• [WORK TO BE COMPLETED]
Repeat all of the data word for word so that only the pictures are missing from the copy.

• [SOURCE MATERIAL]

----

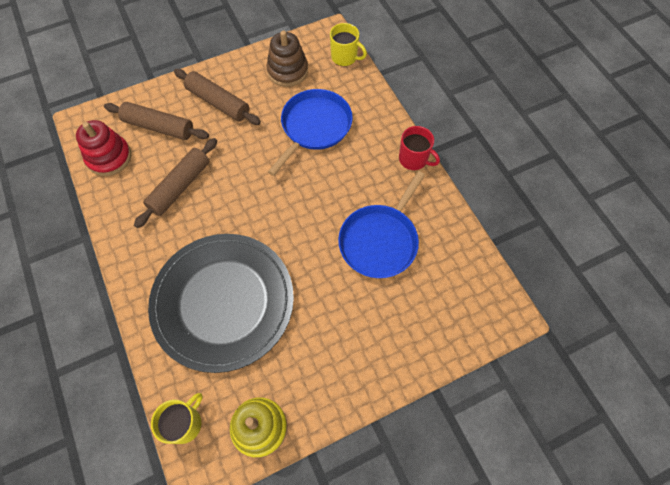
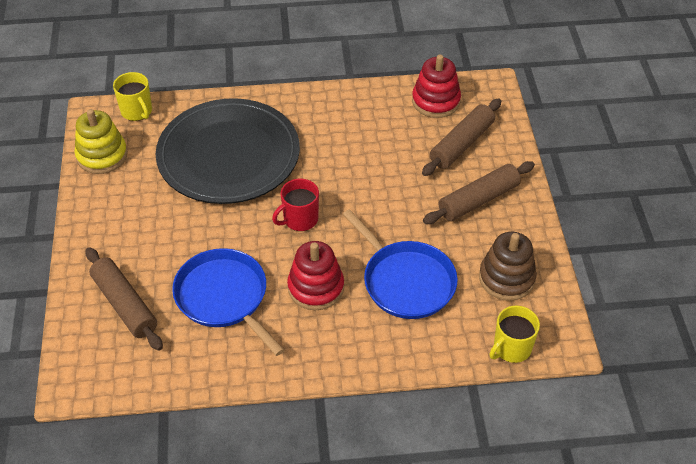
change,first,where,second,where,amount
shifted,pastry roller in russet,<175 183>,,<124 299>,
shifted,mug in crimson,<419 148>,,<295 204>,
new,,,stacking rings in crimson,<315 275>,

----

• [WRITTEN RESPONSE]
change,first,where,second,where,amount
shifted,pastry roller in russet,<175 183>,,<124 299>,
shifted,mug in crimson,<419 148>,,<295 204>,
new,,,stacking rings in crimson,<315 275>,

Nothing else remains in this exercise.